WHAT IS NEEDED —
Your answer should consist of all lines in the listing that hold the word "slope".

GIVEN ENTRIES —
++++

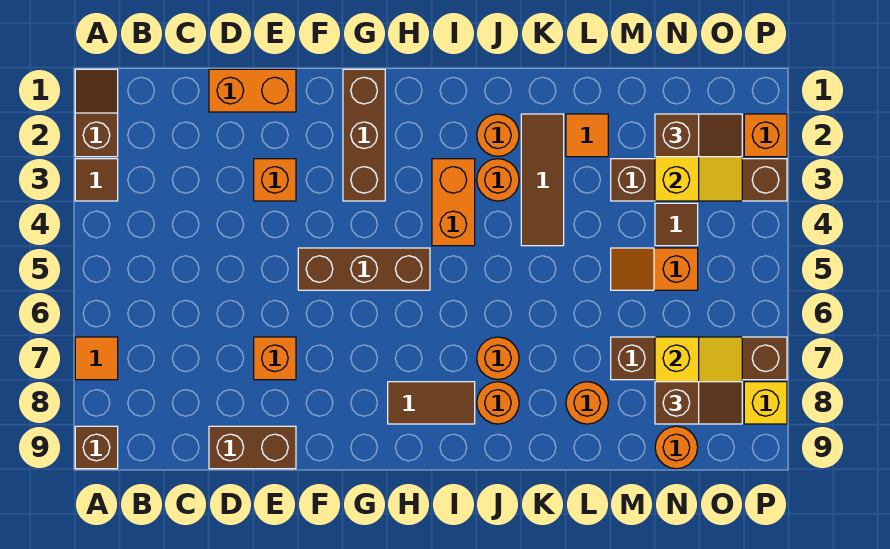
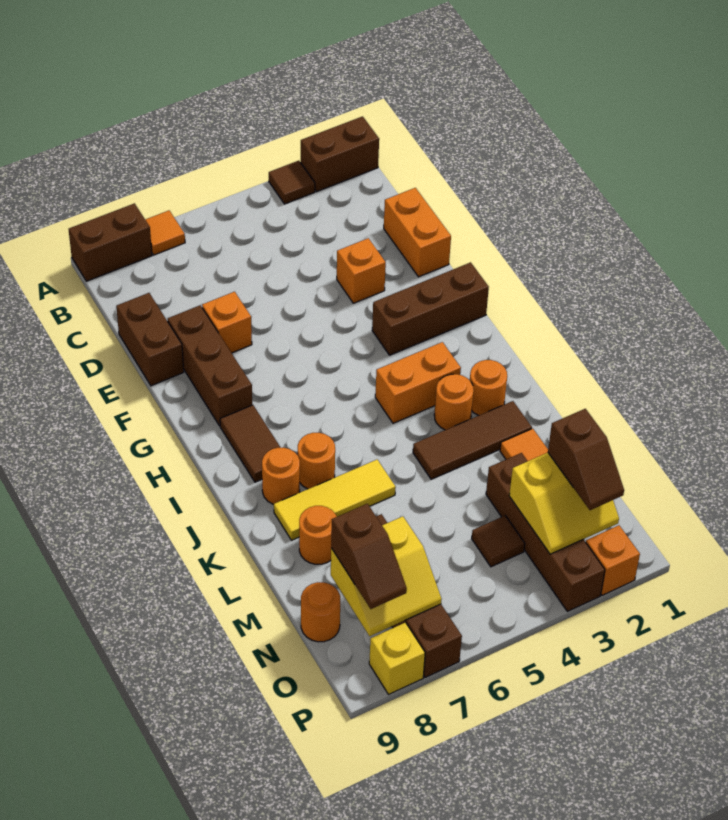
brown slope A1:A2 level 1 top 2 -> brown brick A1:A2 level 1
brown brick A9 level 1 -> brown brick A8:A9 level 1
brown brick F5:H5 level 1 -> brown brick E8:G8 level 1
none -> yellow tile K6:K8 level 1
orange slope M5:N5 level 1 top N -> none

++++

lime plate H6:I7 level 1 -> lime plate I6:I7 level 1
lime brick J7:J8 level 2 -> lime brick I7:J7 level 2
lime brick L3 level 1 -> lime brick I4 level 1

++++

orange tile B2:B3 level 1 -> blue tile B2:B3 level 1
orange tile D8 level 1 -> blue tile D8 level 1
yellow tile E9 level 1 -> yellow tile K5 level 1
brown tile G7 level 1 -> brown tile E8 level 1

++++

YOUR RESPONSE —
brown slope A1:A2 level 1 top 2 -> brown brick A1:A2 level 1
orange slope M5:N5 level 1 top N -> none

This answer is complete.